◆ **To do**
Collect every line in the entries below that contains the string "appoggiatura" and copy each one. Case counts.

==== Input data ====

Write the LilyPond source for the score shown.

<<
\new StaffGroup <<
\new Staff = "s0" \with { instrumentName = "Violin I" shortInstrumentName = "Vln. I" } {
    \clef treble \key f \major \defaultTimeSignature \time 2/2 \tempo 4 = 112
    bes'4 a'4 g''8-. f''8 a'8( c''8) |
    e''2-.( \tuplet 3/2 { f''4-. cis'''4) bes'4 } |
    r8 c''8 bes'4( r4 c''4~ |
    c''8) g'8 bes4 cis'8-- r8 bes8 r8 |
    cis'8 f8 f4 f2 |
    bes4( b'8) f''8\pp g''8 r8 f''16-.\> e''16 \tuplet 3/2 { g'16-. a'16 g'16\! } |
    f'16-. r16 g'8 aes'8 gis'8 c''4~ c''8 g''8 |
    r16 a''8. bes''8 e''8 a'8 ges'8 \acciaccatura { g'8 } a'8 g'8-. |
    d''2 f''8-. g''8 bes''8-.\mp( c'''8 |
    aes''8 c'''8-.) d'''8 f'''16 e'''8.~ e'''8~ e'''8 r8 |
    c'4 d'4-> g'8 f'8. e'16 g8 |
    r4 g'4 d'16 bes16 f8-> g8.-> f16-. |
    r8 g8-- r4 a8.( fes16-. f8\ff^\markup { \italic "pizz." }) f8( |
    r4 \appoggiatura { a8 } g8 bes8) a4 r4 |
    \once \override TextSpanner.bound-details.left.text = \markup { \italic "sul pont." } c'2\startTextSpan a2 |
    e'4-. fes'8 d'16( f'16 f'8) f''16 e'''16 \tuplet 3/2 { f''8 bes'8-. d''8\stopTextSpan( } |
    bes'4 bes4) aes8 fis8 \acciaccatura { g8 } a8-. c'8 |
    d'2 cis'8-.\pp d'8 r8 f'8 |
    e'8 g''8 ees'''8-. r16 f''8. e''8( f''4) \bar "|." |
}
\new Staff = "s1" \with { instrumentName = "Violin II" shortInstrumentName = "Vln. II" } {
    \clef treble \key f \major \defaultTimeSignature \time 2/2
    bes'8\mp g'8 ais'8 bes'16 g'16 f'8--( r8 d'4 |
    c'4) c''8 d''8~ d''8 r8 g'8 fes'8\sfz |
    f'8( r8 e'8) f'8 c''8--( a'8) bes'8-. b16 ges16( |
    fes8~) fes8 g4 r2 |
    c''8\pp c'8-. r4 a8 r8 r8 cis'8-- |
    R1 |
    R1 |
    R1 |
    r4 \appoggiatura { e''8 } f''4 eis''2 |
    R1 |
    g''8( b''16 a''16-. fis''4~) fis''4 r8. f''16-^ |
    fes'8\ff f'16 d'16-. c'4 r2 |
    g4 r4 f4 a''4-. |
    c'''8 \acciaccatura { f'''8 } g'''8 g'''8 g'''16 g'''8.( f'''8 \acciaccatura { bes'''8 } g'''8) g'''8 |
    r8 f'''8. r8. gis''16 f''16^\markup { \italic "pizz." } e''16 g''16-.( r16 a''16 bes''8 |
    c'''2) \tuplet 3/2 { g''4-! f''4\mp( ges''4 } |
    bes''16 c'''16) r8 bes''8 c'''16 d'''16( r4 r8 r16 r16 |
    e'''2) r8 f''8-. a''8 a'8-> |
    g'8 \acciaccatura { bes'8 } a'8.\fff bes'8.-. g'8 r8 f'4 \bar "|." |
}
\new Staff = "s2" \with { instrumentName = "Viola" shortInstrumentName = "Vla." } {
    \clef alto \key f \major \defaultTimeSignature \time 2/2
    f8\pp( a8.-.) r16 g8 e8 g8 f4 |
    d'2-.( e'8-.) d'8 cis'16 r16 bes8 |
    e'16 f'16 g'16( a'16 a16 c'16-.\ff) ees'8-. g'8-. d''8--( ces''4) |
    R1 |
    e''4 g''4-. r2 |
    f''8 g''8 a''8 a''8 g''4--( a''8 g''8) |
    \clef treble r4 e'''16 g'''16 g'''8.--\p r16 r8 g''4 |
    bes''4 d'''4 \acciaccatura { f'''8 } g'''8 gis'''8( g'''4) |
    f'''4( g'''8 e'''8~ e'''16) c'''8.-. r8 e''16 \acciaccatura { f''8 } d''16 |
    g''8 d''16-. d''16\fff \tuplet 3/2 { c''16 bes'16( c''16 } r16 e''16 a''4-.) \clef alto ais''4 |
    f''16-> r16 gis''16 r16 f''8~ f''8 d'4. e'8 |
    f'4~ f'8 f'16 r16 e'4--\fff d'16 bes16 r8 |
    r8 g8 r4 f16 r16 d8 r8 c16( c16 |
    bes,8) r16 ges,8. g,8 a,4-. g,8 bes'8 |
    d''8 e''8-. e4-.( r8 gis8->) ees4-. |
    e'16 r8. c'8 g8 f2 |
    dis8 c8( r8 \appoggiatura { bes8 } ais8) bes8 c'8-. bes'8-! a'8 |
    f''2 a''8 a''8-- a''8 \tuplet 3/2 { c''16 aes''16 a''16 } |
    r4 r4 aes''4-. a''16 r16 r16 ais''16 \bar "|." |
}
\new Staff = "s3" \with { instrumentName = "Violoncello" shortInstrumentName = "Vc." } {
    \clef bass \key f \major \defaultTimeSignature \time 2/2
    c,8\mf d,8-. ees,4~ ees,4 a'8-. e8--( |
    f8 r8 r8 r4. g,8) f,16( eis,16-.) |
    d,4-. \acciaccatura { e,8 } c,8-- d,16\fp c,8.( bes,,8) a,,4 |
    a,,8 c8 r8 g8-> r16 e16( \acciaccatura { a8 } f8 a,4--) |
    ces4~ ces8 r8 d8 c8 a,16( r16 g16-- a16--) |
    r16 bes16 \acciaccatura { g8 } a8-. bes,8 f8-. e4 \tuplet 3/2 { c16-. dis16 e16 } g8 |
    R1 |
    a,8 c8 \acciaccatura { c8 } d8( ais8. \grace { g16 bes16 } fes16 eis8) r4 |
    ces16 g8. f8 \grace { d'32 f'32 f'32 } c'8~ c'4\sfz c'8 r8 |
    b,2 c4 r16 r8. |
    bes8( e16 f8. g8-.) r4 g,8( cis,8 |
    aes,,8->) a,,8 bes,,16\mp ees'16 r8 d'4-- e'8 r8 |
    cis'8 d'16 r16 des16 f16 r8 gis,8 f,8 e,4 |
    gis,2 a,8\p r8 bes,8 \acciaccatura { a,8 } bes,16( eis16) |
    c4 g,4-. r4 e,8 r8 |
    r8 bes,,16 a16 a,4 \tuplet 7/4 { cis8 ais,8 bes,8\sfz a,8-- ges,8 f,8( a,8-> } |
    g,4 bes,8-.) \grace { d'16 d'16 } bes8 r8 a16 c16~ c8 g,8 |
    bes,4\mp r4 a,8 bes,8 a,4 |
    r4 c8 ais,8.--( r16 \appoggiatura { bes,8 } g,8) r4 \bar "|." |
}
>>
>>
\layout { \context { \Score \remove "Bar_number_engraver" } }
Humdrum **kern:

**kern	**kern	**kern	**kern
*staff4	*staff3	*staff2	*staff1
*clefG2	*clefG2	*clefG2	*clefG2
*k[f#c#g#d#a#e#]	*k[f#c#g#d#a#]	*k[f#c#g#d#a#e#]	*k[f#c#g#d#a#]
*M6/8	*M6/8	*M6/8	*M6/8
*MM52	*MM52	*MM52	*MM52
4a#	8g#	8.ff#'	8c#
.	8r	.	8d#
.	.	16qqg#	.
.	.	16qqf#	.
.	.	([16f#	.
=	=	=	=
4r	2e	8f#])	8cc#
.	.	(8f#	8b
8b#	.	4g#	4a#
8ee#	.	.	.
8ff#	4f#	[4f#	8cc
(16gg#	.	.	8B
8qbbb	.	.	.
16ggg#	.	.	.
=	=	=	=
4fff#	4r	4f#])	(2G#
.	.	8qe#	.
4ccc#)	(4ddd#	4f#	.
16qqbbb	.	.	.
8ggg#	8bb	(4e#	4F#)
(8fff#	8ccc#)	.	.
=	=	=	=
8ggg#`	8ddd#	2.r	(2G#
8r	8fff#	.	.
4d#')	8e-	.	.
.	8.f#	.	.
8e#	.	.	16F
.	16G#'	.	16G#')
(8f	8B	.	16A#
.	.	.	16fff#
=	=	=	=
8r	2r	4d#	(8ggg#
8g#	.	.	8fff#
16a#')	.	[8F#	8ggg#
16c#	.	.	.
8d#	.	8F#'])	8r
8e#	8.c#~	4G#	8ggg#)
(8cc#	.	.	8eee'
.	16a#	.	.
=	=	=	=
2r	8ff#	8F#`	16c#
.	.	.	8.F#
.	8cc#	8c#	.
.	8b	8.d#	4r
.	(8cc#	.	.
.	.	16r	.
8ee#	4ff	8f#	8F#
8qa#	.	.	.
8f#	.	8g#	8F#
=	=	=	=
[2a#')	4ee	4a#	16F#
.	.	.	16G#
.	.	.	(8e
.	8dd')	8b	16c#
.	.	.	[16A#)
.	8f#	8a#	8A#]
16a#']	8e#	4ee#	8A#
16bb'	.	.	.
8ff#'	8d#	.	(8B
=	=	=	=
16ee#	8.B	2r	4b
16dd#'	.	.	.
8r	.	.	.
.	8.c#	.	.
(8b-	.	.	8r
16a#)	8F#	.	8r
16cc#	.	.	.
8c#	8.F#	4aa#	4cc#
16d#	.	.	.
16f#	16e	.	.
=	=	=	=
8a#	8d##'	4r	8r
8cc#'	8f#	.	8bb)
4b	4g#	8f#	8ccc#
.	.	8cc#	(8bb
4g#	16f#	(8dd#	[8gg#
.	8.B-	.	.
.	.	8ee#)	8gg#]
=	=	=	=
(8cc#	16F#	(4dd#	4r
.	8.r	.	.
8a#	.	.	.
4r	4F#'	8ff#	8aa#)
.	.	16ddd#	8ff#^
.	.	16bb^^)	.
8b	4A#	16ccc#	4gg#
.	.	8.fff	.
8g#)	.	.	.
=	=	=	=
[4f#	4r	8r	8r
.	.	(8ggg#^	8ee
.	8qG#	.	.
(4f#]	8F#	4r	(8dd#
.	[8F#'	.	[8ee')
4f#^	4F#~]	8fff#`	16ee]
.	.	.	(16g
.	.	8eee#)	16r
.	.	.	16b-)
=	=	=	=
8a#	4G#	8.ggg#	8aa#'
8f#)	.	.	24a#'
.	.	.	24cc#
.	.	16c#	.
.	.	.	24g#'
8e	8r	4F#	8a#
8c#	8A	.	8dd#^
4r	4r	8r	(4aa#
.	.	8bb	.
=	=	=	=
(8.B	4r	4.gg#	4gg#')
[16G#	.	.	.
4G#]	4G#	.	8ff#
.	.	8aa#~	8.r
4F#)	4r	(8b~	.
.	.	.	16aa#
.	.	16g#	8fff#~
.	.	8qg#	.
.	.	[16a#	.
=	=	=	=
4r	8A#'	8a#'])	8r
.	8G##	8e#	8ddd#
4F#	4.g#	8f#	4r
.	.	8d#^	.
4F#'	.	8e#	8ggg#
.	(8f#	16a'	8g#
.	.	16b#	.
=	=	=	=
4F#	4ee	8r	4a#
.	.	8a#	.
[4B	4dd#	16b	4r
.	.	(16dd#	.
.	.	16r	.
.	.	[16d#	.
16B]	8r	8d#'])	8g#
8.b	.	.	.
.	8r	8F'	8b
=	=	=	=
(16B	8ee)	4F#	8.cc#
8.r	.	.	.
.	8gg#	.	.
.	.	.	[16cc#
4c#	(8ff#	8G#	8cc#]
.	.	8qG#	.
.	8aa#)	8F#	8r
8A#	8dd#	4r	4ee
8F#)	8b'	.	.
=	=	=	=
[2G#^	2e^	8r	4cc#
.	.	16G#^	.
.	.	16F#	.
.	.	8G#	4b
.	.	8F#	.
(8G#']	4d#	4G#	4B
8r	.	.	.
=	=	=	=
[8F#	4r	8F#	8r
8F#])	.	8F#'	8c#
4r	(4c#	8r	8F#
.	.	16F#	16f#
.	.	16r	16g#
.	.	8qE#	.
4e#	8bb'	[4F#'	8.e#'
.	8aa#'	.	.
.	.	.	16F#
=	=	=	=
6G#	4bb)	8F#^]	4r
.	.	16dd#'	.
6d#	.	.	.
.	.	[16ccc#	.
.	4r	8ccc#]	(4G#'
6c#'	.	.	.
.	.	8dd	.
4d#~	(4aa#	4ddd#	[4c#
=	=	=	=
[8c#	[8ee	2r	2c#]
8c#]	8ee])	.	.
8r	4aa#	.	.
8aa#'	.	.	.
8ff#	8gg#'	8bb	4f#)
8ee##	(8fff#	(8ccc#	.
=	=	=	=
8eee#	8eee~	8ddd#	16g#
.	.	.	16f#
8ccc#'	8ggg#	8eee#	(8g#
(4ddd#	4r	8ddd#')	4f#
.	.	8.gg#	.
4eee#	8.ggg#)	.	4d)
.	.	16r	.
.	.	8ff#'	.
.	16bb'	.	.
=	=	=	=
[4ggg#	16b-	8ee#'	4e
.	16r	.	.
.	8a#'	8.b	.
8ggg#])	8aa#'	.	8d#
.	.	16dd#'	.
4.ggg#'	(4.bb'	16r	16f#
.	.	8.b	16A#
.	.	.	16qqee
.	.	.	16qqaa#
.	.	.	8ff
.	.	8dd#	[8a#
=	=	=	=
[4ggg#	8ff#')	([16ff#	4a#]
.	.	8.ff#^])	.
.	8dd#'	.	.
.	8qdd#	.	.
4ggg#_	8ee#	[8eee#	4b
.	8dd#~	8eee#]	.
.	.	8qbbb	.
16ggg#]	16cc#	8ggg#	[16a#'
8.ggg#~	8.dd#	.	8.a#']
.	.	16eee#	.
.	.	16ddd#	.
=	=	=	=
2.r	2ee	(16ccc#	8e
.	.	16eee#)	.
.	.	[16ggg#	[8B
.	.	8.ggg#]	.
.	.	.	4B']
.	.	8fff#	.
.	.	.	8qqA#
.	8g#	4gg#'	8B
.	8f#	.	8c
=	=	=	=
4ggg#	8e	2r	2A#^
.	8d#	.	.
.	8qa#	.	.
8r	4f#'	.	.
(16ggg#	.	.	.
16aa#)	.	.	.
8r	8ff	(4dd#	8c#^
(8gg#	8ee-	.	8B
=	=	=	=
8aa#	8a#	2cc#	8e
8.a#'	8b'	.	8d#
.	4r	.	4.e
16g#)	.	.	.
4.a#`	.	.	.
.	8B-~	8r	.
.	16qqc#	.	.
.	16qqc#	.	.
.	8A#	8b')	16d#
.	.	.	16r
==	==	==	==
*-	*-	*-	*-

====

◆ **Answer to the problem**
    r4 \appoggiatura { a8 } g8 bes8) a4 r4 |
    r4 \appoggiatura { e''8 } f''4 eis''2 |
    dis8 c8( r8 \appoggiatura { bes8 } ais8) bes8 c'8-. bes'8-! a'8 |
    r4 c8 ais,8.--( r16 \appoggiatura { bes,8 } g,8) r4 \bar "|." |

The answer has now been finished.